▶ **Set task**
In the entries that follow, how many lines hold the string "adipose"? Give only that number.

Stored entries
______

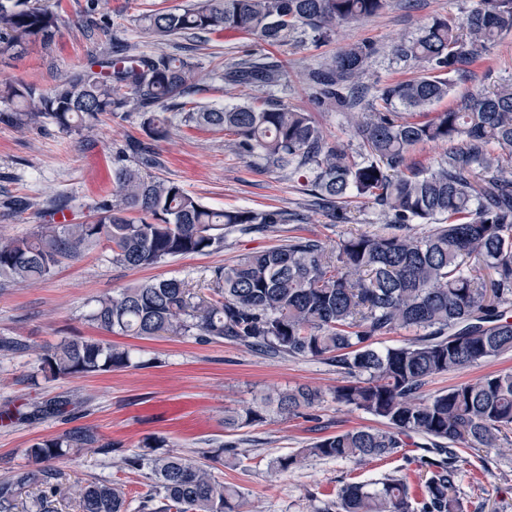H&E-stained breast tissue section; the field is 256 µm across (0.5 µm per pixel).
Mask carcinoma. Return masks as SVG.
<instances>
[{
  "mask_svg": "<svg viewBox=\"0 0 512 512\" xmlns=\"http://www.w3.org/2000/svg\"><path fill=\"white\" fill-rule=\"evenodd\" d=\"M387 0H191L174 10L151 11L138 22L156 41L196 38L224 29L255 35L269 45L326 42L344 23L378 14ZM88 29H109L107 14L92 3ZM59 17L30 0H0V56L26 44L53 41ZM512 34V0H475L462 23L435 19L419 36L397 44L396 60L412 62L422 76L391 81L377 90L381 110L351 112L361 137L351 156L331 142L307 112L265 100L201 107L188 96L203 80L190 57L147 53L128 46L94 65L64 75L53 89L4 82L0 93L17 101L13 120L23 127L48 117L67 132L95 130L99 115L132 110L153 140L170 135L166 111L186 126L233 136L243 157L290 168L303 177L315 203L343 220L339 205L357 196L390 216L382 233H352L328 247L322 240L290 236L282 244L242 256L214 271L213 295L193 301L176 279L146 281L102 296L90 320L126 336L155 338L193 332L204 341L228 340L293 358H316L344 375L333 399L381 421L317 438L277 457L275 476L310 458L366 462L392 456L416 436L438 447L441 459H424L421 495L410 474L384 477L370 486L351 482L323 512H465L459 494L461 457L454 446L499 448L512 427V372L463 381L430 396L427 380L462 371L512 352V83L433 112L454 78H465L487 48ZM377 55L363 41L308 73L318 102L351 107L353 89ZM288 80L271 57L246 58L224 69V83L271 88ZM448 145L436 164L410 162L418 144ZM92 220L41 224L28 238L0 236V275L20 283L51 277L65 260L105 245L113 260L132 269L168 259L208 254L224 245V231L269 230L288 222L285 213L205 206L172 181L124 163L112 167V187L93 207ZM425 231L410 233V225ZM407 343L378 347L394 331ZM130 356L111 345L73 336L43 358L52 378L87 376L129 367ZM321 393L309 386L276 391L243 411L224 412V428L237 430L265 419L273 404L282 416L300 417ZM121 454L131 471L148 469L149 490L140 512H241L243 493L212 473L233 445L202 453V460L162 452L125 454L101 444L88 428L33 443L34 469L0 478V512L19 509V494L38 487L35 512H57L58 472L51 462L71 449ZM77 512H128L124 485L91 481L80 490Z\"/></svg>",
  "mask_w": 512,
  "mask_h": 512,
  "instance_id": "obj_1",
  "label": "carcinoma"
}]
</instances>
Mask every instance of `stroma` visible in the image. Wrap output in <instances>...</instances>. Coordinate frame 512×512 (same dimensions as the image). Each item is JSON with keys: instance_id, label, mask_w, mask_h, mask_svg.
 Listing matches in <instances>:
<instances>
[{"instance_id": "35a3bbf8", "label": "stroma", "mask_w": 512, "mask_h": 512, "mask_svg": "<svg viewBox=\"0 0 512 512\" xmlns=\"http://www.w3.org/2000/svg\"><path fill=\"white\" fill-rule=\"evenodd\" d=\"M59 15V30L50 44L28 43L11 56H0V77L37 84L50 90L65 74L88 63L95 54L133 45L150 51L154 38L138 26L139 14L174 10L188 0H110L114 21L108 33H85L83 15L90 0H40ZM473 0H388L378 14L337 27L328 42L272 47L256 36L234 30L206 34L191 41L195 62L210 71L192 100L200 106L261 101L252 88L225 85L224 65L251 56L274 57L287 67L285 86L270 98L288 108L311 113L329 140L356 151L360 139L333 105L311 102L306 79L309 68L357 42H373L378 53L360 78L368 93L359 109H379L378 88L389 81L417 78L416 68L394 62L395 43L415 38L435 18L460 22ZM512 81V35L489 47L458 80L450 98L437 110L452 106L465 93L497 82ZM13 103L0 99V235L22 238L47 223L43 211L63 200L70 222L88 221L91 205L104 196L112 166L131 139L146 140L139 113L104 116L87 137L60 130L51 121L18 127L11 120ZM150 143L155 165L151 175L180 184L190 195L214 208L279 210L293 214L291 222L265 232L225 233L222 248L207 255H189L145 269L116 263L109 248L100 246L79 259L65 262L54 275L33 286L0 279V337L17 346L0 350V476L32 467L27 448L37 440L62 435L75 427L96 431L101 442L144 452L146 445L165 440L168 450L195 457L200 452L233 443L239 456L218 466L219 480L239 487L245 512H322L326 501L351 482L372 483L402 470L420 472L419 448L409 446L379 460H308L288 474L274 477L268 465L318 437L355 427L378 426L373 416L337 404L332 392L343 381L330 364L313 358L268 355L229 341L202 342L196 336L138 339L117 336L92 325L87 316L96 297L113 295L131 284L153 279H177L198 295L208 294L217 268L239 256L270 248L295 235L313 236L328 246L359 230L376 233L383 227L378 208L351 198L336 221L314 206L301 181L287 170L243 158L221 132L191 129L174 123L168 139ZM80 335L127 348L128 368L86 377L46 376L41 357L62 339ZM301 384L318 388L322 402L311 417L285 418L268 412L264 422L235 430L224 428L225 411L254 406L274 390ZM68 401L67 418L44 414L54 400ZM460 491L466 512H512V452L508 449H467ZM62 474L65 496L58 512H75L77 494L90 481L119 480L131 501L144 493L139 472L119 468L112 455L72 452L54 461Z\"/></svg>"}]
</instances>
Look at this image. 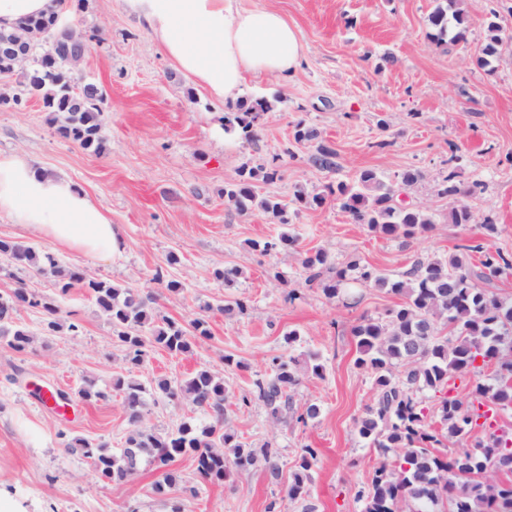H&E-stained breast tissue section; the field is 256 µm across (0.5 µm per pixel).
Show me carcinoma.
<instances>
[{
	"mask_svg": "<svg viewBox=\"0 0 512 512\" xmlns=\"http://www.w3.org/2000/svg\"><path fill=\"white\" fill-rule=\"evenodd\" d=\"M431 24L437 29L435 38L439 42L447 36L452 43L466 40L464 17L458 10L449 16L447 9L438 8L431 16ZM488 30L490 43L482 49L480 57L483 64L488 63L487 57L497 53L500 45L512 43V37L503 34L499 24L490 23ZM30 39L36 47L49 41L48 54L55 56L59 64L45 70L40 66L42 60H37L38 66L24 75L27 92L41 97L61 137L86 150L101 152L104 95L99 89L83 90L79 102H68L70 80L62 63L66 62L67 54L75 51V46L67 32L62 28L35 30ZM271 108V102L265 98L242 100L224 113V131L237 132L251 140L262 116ZM455 159L454 155L448 158V173L439 181L437 194L460 198L449 218L453 224H470L475 216L468 199L481 192V184L462 186L451 166ZM309 161L320 169H331L336 166V153L320 145ZM259 174L272 182L277 179L278 170L242 169L239 180L224 186V199L240 212H246L247 203L254 200L251 180ZM336 201L354 223L386 235L411 238L430 231L434 224L425 208L396 204L393 187L369 169L361 171L352 184L338 183ZM293 243L294 239L283 236L278 241H255L253 248L269 254ZM466 250L483 253L478 270L467 266L458 255L418 259L398 280L357 263L339 268L324 251L302 260L307 270L306 282L319 286L329 298L356 284L370 283L401 297V303L378 317L362 318L353 329L357 339L356 365L370 371L375 389L374 400L359 421V434L384 457V462L372 472L367 488L357 492L363 501V512H512V480L507 478L512 473L511 437L490 431L477 438L472 448L460 453L448 456L432 451L441 439L427 422V412L439 418L448 437L453 438L486 428V423H478L484 417L479 412L483 399L493 400L500 409L512 407V303L479 285L512 269V260L503 252L480 244ZM0 256L57 278L63 295L76 284L85 288L111 322L115 336L125 347L126 359L133 365L143 362L149 347L184 354L191 349L192 336L210 335L204 319L192 322L191 333L181 323L165 319L146 338L135 330L152 320L151 304L155 297L143 298L129 289L64 269L51 254H40L19 243L0 240ZM26 304L42 306L47 331L59 328V307L34 300L28 289L19 285L12 294L0 296V336L10 337L9 345L16 351L25 350L32 342L28 330L14 320L18 309ZM444 328L449 329L446 336L442 335ZM479 362L495 364L493 378L476 381L463 398L444 392L454 374L475 370ZM298 365L299 360L293 356L286 360L275 357L272 376L255 381L256 396L275 425L288 423V416L293 413L294 393L299 385ZM117 386L124 388L129 425L120 452L106 453L102 446L81 437L66 446L70 453L93 459L100 479L111 483L128 480L144 456L151 458L161 471V479L154 485L160 494L178 491L170 465L181 456L193 459L196 474L204 483L221 484L231 469H246L259 462L271 478L278 479V456L271 446L250 448L224 426V401L228 395L224 377L200 370L181 381H159L157 388L162 394L187 398L212 419L202 429L184 422L164 434L155 433L143 422L145 387L134 381H120ZM426 391L436 393L429 410L423 406L421 397ZM315 459V449H303L301 462L288 483V500L295 501L306 494V471Z\"/></svg>",
	"mask_w": 512,
	"mask_h": 512,
	"instance_id": "1",
	"label": "carcinoma"
}]
</instances>
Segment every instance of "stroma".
I'll use <instances>...</instances> for the list:
<instances>
[{
	"label": "stroma",
	"mask_w": 512,
	"mask_h": 512,
	"mask_svg": "<svg viewBox=\"0 0 512 512\" xmlns=\"http://www.w3.org/2000/svg\"><path fill=\"white\" fill-rule=\"evenodd\" d=\"M443 4L241 0L245 8L282 12L304 46L302 63L288 80L246 78L241 98L264 97L273 105L250 141L225 131L224 106L164 54L129 0H67L63 13L86 43L83 59L68 68L73 85L93 83L104 94L102 153L56 134L41 98L23 95L22 72L0 75V94L23 96L20 106L0 109V157L22 156L68 175L97 200L125 248L114 261L97 260L60 248L4 214L0 239L52 254L61 265L116 287L153 294L155 320L187 326L203 317L211 331L187 353L154 347L141 365H131L84 288L60 294L54 278L0 256V295L22 283L40 301L15 316L32 336L26 350L14 351L0 338V487L16 493L26 512H170L169 501L153 489L160 473L148 458L115 485L99 479L89 459L66 452L64 443L84 437L109 452L123 447L122 381L145 387V419L156 432L207 422L203 410L156 388L158 380L179 381L202 369L224 377L227 428L252 448L271 444L282 476L272 479L259 464L231 470L224 484L214 485L199 480L190 457L178 458L175 473L197 491L186 497L185 512H304L308 506L363 512L356 492L382 457L358 433L375 390L370 372L354 363L352 328L399 299L373 285L353 288L354 305L343 295L327 298L306 284L304 256L322 250L337 265L355 261L393 278L418 257L461 254L477 265V244L512 256V47L500 48L490 66L478 62L489 22L512 33V0H459L468 32L455 46L433 38L429 17ZM300 126L315 131L316 139L296 141ZM321 144L335 149V169L309 163ZM259 166L278 167L279 176L255 181V196L285 203V218L255 205L243 214L225 202L224 187L241 168ZM451 168L464 185L482 184L471 206L476 219L494 217L495 236H484L476 221L449 223L453 201L438 196L437 183ZM365 169L392 184L399 204L427 208L433 230L405 238L352 223L328 189ZM408 171L420 173V180L404 184ZM300 193L324 201L301 204ZM284 234L294 238L293 246L268 255L251 247ZM224 268L240 271L232 285L214 278ZM170 280L181 283L180 292L166 290ZM238 300L247 305L244 313H219V305ZM46 302L60 308V327L51 334L43 330ZM276 356L299 359L294 409L317 404L316 418L276 426L262 402L242 405L241 396L269 374ZM315 362L322 375L312 374ZM90 383L105 399L77 401L62 414L34 396L45 388L72 395ZM308 446L317 451L308 496L291 502L288 478Z\"/></svg>",
	"instance_id": "stroma-1"
}]
</instances>
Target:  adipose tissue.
<instances>
[{
    "label": "adipose tissue",
    "mask_w": 512,
    "mask_h": 512,
    "mask_svg": "<svg viewBox=\"0 0 512 512\" xmlns=\"http://www.w3.org/2000/svg\"><path fill=\"white\" fill-rule=\"evenodd\" d=\"M166 55L219 103L236 102L248 75L288 78L303 60L298 30L279 11L240 0H133ZM65 0H0V29L62 14ZM0 213L55 245L118 258L123 240L95 200L64 174L0 158Z\"/></svg>",
    "instance_id": "adipose-tissue-1"
}]
</instances>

______

▶ **Exercise result**
3